━━━ Task data ━━━

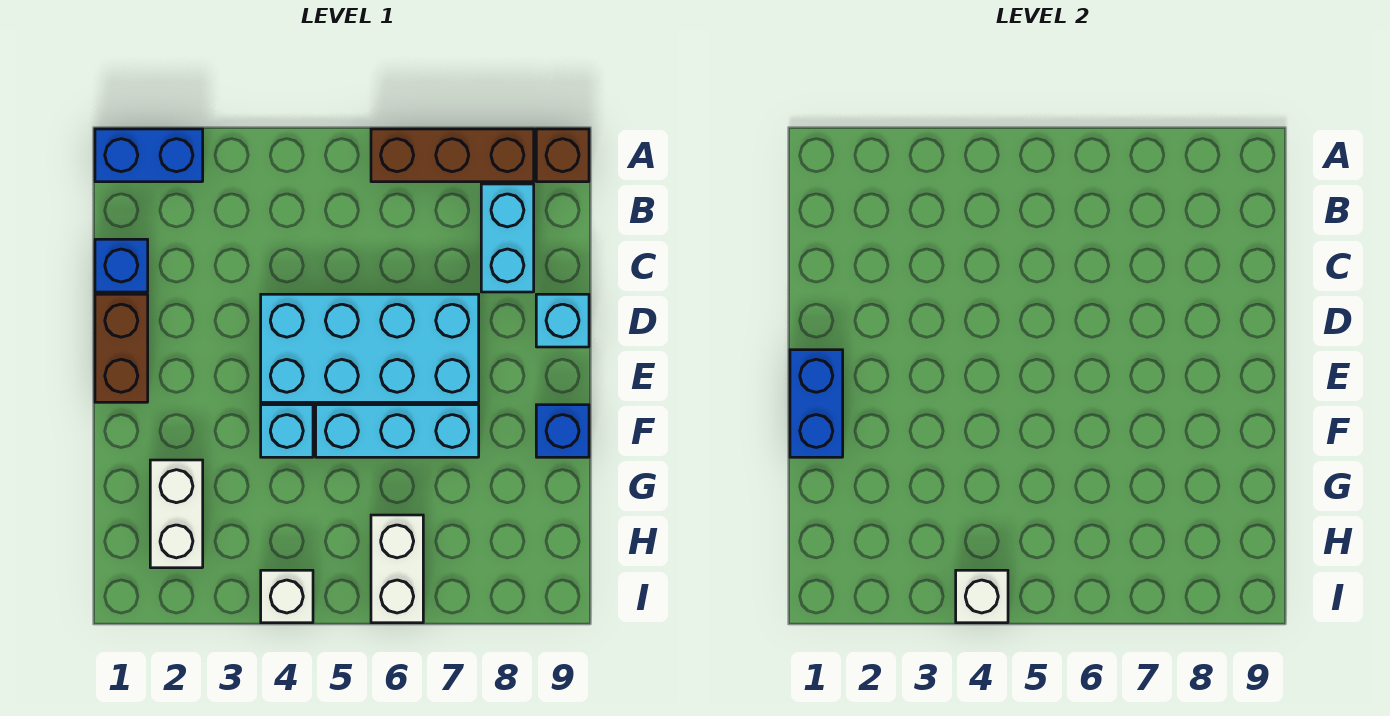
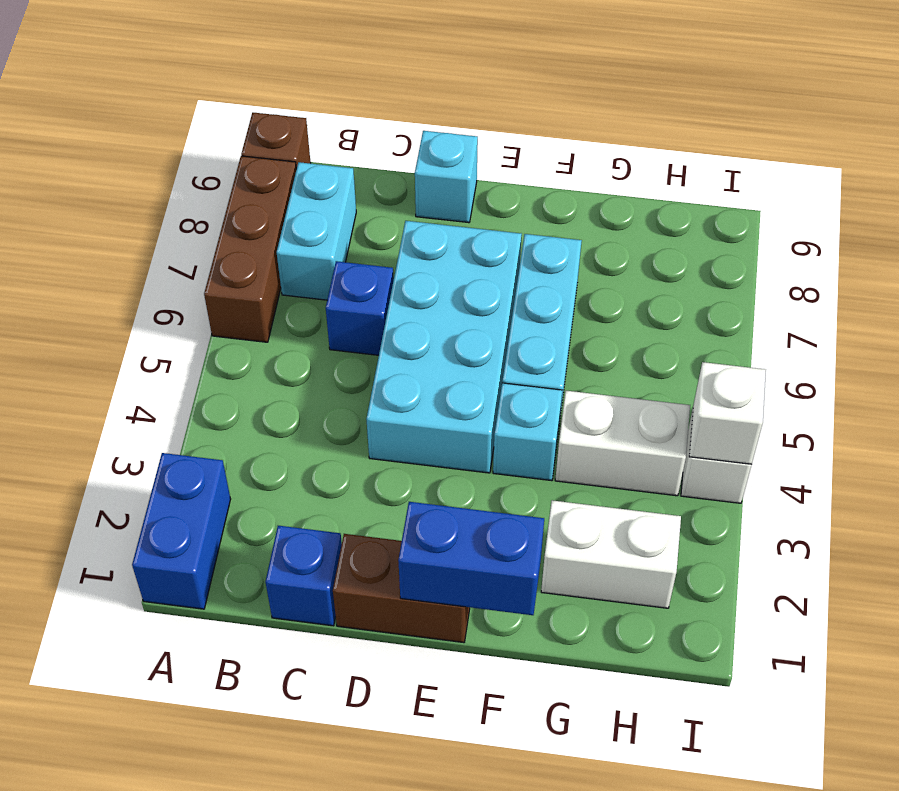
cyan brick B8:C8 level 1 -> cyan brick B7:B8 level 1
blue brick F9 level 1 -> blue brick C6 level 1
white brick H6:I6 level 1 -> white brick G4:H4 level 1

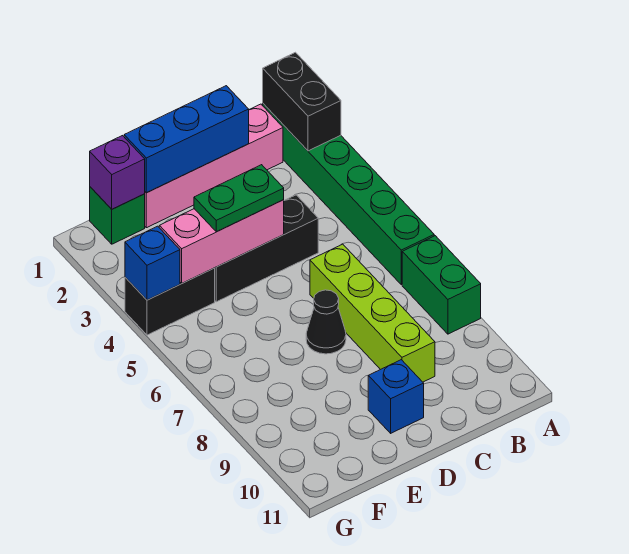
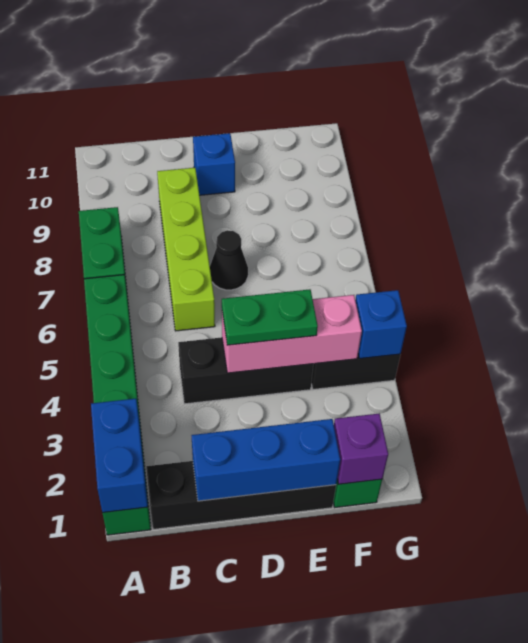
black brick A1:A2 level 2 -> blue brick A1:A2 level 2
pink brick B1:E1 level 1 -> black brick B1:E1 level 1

━━━

_Exercise instructions_
From the line containing "black brick A1:A2" down to the last line, reproduce the records exactly. Include both ends.

_Solution to the exercise_
black brick A1:A2 level 2 -> blue brick A1:A2 level 2
pink brick B1:E1 level 1 -> black brick B1:E1 level 1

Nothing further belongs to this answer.